_Data to use:_

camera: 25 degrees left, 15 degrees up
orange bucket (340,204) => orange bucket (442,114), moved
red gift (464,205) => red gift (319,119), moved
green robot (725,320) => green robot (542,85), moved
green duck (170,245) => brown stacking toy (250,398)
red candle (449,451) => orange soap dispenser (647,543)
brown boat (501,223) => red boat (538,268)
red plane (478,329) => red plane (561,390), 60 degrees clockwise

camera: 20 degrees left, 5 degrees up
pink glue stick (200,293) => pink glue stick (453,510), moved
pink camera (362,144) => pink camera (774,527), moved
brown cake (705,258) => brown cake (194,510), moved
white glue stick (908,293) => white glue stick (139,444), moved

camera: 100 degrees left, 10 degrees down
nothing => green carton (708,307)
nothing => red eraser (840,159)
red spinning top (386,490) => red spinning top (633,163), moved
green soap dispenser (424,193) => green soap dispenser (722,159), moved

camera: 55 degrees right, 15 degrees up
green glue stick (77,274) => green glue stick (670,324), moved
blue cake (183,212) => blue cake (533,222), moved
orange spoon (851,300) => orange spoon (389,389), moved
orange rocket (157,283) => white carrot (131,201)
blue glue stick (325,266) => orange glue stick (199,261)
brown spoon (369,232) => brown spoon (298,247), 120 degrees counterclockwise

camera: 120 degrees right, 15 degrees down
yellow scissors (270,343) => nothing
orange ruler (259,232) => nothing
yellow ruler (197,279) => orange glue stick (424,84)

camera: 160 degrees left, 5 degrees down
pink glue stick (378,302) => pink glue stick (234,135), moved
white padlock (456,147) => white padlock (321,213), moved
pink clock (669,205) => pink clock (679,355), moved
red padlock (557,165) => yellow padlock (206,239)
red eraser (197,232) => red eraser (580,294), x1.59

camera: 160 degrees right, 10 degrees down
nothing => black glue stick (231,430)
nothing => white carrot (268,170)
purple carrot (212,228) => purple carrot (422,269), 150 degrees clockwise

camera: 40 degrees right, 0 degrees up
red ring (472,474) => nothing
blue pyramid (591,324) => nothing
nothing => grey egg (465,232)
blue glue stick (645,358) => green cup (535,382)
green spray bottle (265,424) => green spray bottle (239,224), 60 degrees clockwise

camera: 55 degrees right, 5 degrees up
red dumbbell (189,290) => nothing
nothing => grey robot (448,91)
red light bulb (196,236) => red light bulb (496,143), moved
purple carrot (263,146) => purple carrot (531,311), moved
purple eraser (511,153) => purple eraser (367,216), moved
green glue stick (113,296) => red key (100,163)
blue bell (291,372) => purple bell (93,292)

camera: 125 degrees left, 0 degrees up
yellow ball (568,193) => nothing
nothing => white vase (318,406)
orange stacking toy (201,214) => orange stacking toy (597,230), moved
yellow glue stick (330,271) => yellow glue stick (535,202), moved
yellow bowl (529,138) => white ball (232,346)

_Exercise:_ Output all of the entries without altering a single word.

_Output of the exercise:_
camera: 25 degrees left, 15 degrees up
orange bucket (340,204) => orange bucket (442,114), moved
red gift (464,205) => red gift (319,119), moved
green robot (725,320) => green robot (542,85), moved
green duck (170,245) => brown stacking toy (250,398)
red candle (449,451) => orange soap dispenser (647,543)
brown boat (501,223) => red boat (538,268)
red plane (478,329) => red plane (561,390), 60 degrees clockwise

camera: 20 degrees left, 5 degrees up
pink glue stick (200,293) => pink glue stick (453,510), moved
pink camera (362,144) => pink camera (774,527), moved
brown cake (705,258) => brown cake (194,510), moved
white glue stick (908,293) => white glue stick (139,444), moved

camera: 100 degrees left, 10 degrees down
nothing => green carton (708,307)
nothing => red eraser (840,159)
red spinning top (386,490) => red spinning top (633,163), moved
green soap dispenser (424,193) => green soap dispenser (722,159), moved

camera: 55 degrees right, 15 degrees up
green glue stick (77,274) => green glue stick (670,324), moved
blue cake (183,212) => blue cake (533,222), moved
orange spoon (851,300) => orange spoon (389,389), moved
orange rocket (157,283) => white carrot (131,201)
blue glue stick (325,266) => orange glue stick (199,261)
brown spoon (369,232) => brown spoon (298,247), 120 degrees counterclockwise

camera: 120 degrees right, 15 degrees down
yellow scissors (270,343) => nothing
orange ruler (259,232) => nothing
yellow ruler (197,279) => orange glue stick (424,84)

camera: 160 degrees left, 5 degrees down
pink glue stick (378,302) => pink glue stick (234,135), moved
white padlock (456,147) => white padlock (321,213), moved
pink clock (669,205) => pink clock (679,355), moved
red padlock (557,165) => yellow padlock (206,239)
red eraser (197,232) => red eraser (580,294), x1.59

camera: 160 degrees right, 10 degrees down
nothing => black glue stick (231,430)
nothing => white carrot (268,170)
purple carrot (212,228) => purple carrot (422,269), 150 degrees clockwise

camera: 40 degrees right, 0 degrees up
red ring (472,474) => nothing
blue pyramid (591,324) => nothing
nothing => grey egg (465,232)
blue glue stick (645,358) => green cup (535,382)
green spray bottle (265,424) => green spray bottle (239,224), 60 degrees clockwise

camera: 55 degrees right, 5 degrees up
red dumbbell (189,290) => nothing
nothing => grey robot (448,91)
red light bulb (196,236) => red light bulb (496,143), moved
purple carrot (263,146) => purple carrot (531,311), moved
purple eraser (511,153) => purple eraser (367,216), moved
green glue stick (113,296) => red key (100,163)
blue bell (291,372) => purple bell (93,292)

camera: 125 degrees left, 0 degrees up
yellow ball (568,193) => nothing
nothing => white vase (318,406)
orange stacking toy (201,214) => orange stacking toy (597,230), moved
yellow glue stick (330,271) => yellow glue stick (535,202), moved
yellow bowl (529,138) => white ball (232,346)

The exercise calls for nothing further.